→ Exercise:
Leave out any picture and return the remaining listing below exactly as given.

→ Recorded information:

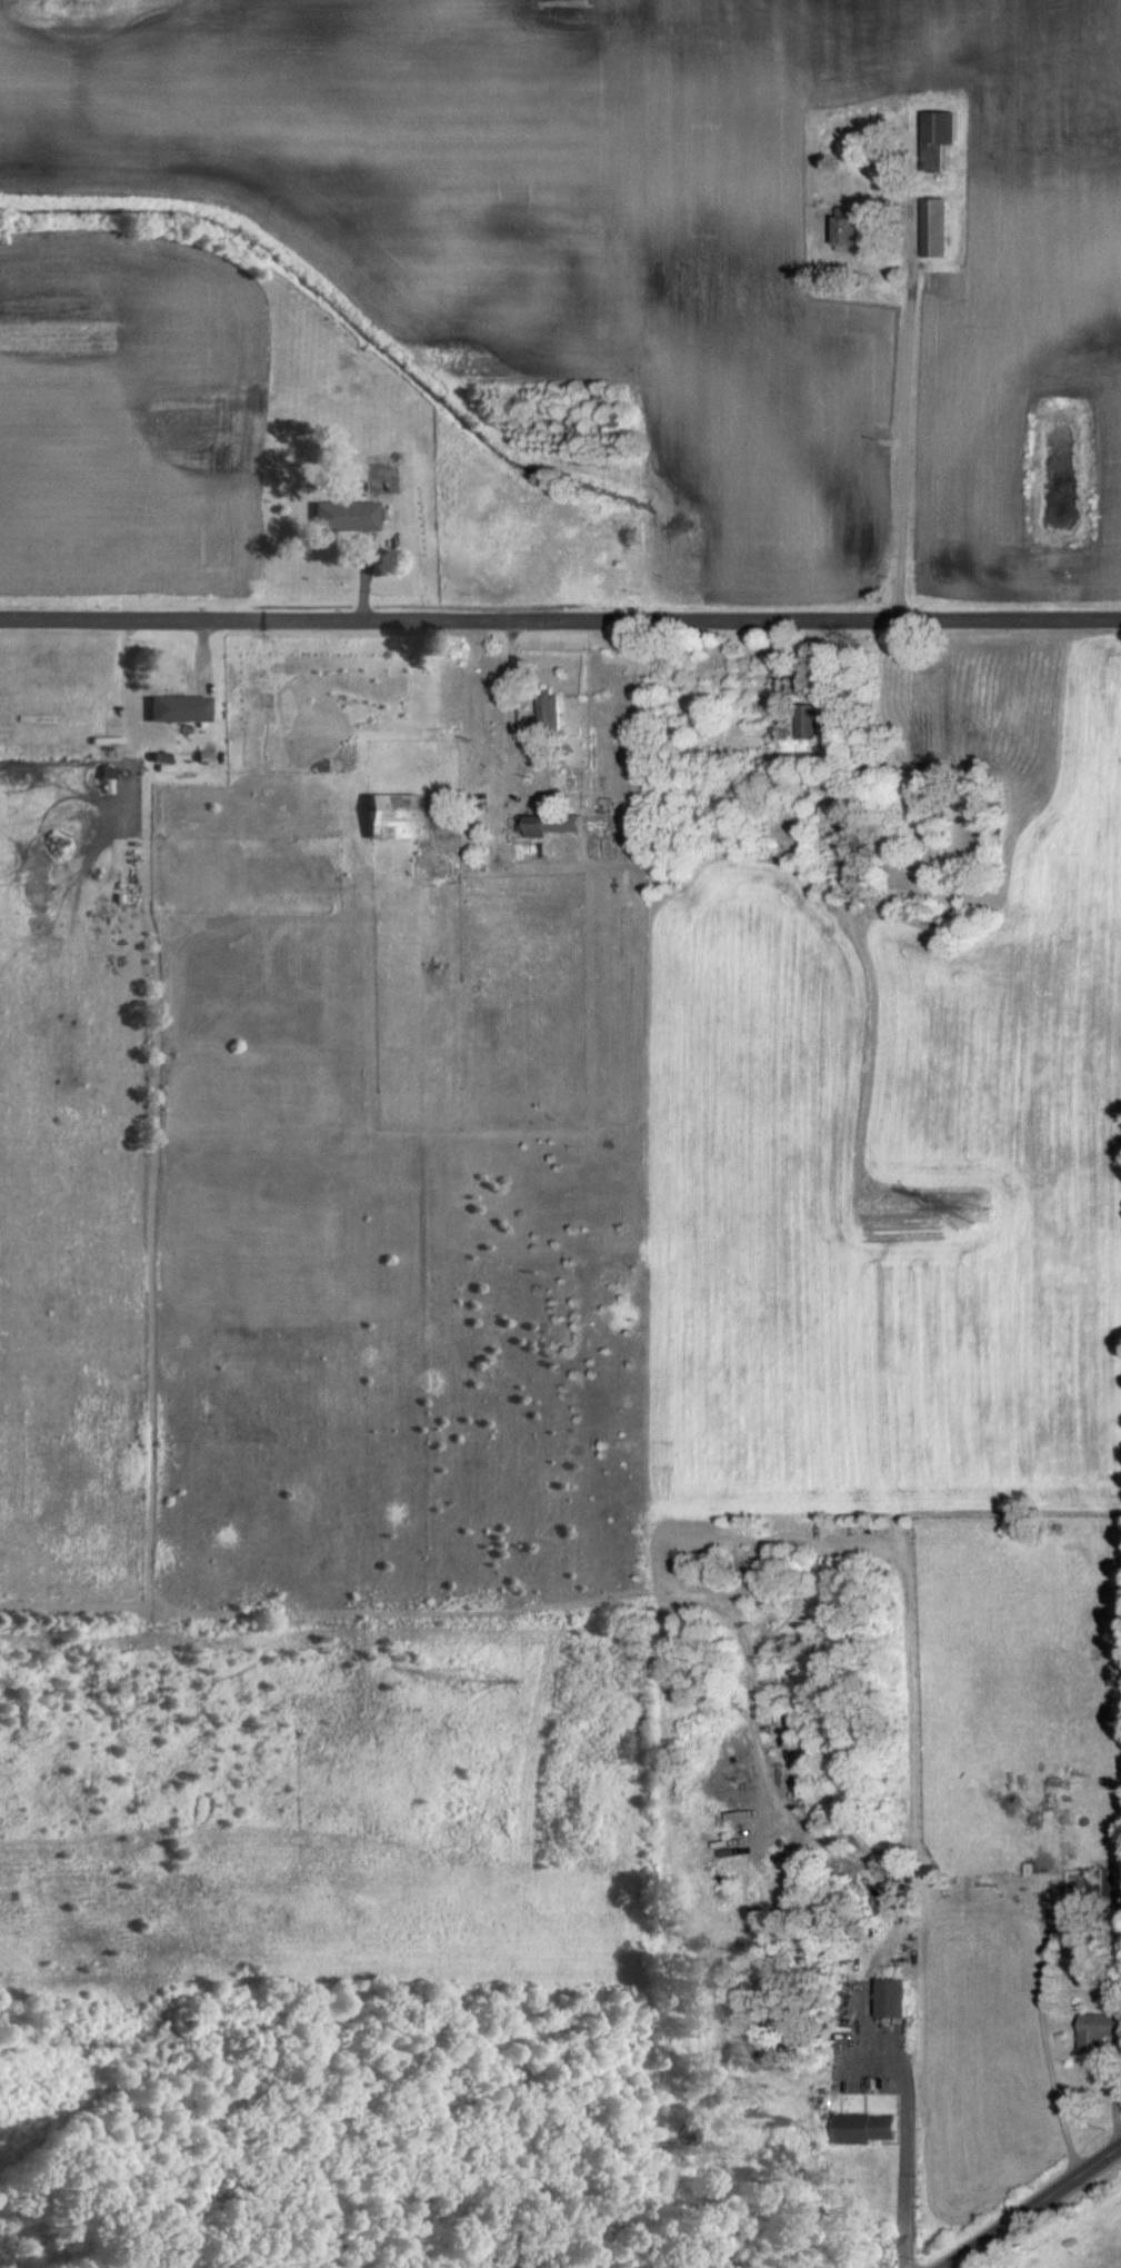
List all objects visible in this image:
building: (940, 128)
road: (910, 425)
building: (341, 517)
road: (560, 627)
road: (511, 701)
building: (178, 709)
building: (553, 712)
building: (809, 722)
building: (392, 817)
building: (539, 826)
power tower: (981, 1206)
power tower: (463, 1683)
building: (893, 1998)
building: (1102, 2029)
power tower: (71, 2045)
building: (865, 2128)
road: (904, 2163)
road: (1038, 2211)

→ Answer for the task:
List all objects visible in this image:
building: (940, 128)
road: (910, 425)
building: (341, 517)
road: (560, 627)
road: (511, 701)
building: (178, 709)
building: (553, 712)
building: (809, 722)
building: (392, 817)
building: (539, 826)
power tower: (981, 1206)
power tower: (463, 1683)
building: (893, 1998)
building: (1102, 2029)
power tower: (71, 2045)
building: (865, 2128)
road: (904, 2163)
road: (1038, 2211)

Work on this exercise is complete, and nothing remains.